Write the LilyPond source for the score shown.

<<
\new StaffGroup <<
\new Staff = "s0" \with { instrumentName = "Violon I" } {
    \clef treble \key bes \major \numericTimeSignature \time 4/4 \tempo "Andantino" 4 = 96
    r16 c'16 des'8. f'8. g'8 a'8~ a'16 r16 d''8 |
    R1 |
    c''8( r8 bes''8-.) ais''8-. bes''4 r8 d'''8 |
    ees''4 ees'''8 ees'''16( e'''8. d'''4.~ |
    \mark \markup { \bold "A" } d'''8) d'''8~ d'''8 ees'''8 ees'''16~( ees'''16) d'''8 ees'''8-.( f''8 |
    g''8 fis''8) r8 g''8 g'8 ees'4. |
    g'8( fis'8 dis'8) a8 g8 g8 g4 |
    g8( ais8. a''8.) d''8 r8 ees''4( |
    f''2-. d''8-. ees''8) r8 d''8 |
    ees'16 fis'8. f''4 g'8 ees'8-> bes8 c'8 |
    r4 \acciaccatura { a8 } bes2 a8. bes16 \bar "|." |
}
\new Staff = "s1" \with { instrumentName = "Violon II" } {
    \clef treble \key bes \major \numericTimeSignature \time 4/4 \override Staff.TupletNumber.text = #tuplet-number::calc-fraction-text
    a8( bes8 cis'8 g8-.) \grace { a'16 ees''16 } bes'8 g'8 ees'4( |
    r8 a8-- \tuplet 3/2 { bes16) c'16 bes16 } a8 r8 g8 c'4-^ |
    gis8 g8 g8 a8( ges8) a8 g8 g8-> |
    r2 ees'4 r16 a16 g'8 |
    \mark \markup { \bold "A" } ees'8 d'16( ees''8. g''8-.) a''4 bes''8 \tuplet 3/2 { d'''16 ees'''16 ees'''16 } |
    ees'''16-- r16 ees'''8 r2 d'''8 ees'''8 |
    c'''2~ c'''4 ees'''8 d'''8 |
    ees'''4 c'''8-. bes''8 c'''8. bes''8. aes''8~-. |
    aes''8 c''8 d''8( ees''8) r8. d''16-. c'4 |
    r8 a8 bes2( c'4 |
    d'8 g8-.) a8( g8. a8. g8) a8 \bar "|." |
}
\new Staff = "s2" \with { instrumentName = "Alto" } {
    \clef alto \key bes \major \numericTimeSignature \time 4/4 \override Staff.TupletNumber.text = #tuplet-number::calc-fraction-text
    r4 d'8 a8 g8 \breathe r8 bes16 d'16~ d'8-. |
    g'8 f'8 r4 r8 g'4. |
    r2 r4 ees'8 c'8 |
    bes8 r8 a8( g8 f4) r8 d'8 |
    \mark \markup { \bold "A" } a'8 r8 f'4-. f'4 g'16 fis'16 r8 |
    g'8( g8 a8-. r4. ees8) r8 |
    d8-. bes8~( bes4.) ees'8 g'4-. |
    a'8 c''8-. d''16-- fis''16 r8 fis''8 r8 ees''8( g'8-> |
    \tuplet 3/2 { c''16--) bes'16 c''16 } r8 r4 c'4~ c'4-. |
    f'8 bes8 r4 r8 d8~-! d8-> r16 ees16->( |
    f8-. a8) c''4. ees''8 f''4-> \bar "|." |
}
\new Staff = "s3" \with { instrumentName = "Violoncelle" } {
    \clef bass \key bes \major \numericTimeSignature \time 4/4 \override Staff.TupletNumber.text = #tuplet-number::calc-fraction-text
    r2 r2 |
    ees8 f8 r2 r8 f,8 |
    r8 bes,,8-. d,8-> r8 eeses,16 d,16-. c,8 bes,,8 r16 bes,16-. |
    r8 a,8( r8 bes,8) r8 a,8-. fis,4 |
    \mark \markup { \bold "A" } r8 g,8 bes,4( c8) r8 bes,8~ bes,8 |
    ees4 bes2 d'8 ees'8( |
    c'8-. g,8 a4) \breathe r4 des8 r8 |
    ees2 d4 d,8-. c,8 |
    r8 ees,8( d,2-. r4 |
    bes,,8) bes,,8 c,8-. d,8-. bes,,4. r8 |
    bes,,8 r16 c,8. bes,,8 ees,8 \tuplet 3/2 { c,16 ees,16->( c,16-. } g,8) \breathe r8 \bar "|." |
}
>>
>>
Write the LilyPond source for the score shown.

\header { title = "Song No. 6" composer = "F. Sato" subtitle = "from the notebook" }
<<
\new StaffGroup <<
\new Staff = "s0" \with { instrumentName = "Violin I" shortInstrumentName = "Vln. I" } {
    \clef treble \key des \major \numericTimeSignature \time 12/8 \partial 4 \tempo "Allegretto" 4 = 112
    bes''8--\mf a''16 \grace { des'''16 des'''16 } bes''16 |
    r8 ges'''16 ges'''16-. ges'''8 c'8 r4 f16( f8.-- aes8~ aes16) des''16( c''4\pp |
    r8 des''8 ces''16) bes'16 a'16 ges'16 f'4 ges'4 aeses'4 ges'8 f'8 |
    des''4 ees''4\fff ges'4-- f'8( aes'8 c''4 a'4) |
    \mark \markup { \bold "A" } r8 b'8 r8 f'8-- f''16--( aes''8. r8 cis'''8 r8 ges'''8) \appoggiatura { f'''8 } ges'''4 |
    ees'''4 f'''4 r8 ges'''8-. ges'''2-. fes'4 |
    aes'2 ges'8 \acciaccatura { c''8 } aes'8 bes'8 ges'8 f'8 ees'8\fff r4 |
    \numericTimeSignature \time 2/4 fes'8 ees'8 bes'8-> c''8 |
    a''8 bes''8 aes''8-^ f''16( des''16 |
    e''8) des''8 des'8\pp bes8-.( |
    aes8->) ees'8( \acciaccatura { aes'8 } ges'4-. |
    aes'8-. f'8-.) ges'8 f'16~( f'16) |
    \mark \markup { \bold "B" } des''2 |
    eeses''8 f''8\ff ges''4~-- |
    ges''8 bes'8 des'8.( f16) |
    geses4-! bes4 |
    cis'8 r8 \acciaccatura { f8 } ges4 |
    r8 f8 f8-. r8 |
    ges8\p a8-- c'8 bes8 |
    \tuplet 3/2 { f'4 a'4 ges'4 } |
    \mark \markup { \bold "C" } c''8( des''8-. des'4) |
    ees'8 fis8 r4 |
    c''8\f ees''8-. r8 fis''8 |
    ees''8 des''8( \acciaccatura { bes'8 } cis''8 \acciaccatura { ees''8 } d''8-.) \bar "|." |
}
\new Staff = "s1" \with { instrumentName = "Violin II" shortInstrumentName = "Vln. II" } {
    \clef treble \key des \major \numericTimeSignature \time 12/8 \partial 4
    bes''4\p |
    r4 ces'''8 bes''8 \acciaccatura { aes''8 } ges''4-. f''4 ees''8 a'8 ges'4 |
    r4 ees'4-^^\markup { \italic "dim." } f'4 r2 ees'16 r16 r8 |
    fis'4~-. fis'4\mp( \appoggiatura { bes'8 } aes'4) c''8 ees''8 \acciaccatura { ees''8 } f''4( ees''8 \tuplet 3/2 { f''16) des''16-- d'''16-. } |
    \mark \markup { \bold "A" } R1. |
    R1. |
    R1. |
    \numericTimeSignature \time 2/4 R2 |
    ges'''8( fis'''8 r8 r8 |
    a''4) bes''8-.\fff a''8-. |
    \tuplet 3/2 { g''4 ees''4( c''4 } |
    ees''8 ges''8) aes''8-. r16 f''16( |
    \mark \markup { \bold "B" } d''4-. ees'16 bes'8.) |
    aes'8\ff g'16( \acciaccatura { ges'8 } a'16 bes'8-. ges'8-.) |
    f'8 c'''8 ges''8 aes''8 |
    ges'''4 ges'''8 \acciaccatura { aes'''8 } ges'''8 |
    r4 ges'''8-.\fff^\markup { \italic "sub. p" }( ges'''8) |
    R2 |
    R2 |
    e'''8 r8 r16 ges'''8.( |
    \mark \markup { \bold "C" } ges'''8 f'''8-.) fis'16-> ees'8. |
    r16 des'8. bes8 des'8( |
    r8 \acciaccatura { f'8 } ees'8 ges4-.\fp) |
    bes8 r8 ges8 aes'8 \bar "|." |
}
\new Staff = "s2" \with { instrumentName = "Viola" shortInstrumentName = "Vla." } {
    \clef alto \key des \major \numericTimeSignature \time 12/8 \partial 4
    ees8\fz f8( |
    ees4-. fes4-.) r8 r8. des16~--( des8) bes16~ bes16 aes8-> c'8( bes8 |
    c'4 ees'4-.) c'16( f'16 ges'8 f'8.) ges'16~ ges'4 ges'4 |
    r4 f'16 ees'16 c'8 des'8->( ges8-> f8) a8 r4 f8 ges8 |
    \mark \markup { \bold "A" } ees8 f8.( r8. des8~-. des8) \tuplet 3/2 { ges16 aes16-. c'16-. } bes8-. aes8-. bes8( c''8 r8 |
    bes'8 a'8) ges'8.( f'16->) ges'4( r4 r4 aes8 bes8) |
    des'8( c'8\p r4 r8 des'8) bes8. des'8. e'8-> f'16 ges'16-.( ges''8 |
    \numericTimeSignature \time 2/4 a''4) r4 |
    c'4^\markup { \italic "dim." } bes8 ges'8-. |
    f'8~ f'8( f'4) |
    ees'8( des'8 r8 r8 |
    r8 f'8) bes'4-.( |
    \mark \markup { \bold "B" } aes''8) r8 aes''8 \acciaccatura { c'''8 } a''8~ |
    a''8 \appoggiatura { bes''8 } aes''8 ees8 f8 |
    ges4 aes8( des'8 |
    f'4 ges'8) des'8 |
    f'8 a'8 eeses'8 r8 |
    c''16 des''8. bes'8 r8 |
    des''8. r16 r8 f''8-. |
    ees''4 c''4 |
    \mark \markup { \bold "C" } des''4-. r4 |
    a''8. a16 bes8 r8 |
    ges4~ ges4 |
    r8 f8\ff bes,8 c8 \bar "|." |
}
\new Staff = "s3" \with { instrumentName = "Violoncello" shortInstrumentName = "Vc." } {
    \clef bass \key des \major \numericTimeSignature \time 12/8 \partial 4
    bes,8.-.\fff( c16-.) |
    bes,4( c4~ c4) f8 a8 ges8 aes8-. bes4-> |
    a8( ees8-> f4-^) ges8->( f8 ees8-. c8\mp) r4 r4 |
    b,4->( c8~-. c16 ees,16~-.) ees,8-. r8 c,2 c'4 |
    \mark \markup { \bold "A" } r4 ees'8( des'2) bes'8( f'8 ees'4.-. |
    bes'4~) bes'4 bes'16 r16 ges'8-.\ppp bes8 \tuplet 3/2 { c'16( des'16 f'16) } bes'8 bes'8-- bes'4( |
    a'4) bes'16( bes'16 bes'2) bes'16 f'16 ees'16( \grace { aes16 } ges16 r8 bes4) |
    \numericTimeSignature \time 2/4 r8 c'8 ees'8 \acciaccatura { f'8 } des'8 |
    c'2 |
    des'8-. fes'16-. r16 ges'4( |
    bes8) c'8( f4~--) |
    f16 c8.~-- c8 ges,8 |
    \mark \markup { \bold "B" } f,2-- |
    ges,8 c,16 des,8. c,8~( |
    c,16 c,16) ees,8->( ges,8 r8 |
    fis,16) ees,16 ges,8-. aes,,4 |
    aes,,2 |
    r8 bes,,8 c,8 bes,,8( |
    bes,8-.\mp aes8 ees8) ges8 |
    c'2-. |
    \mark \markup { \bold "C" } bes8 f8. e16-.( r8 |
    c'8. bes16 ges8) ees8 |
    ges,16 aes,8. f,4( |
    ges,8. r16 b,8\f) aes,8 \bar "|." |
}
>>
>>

• • • • • • •

Exercise ->
Extract every line of the data above that contains the string "breathe".

Solution ->
    r4 d'8 a8 g8 \breathe r8 bes16 d'16~ d'8-. |
    c'8-. g,8 a4) \breathe r4 des8 r8 |
    bes,,8 r16 c,8. bes,,8 ees,8 \tuplet 3/2 { c,16 ees,16->( c,16-. } g,8) \breathe r8 \bar "|." |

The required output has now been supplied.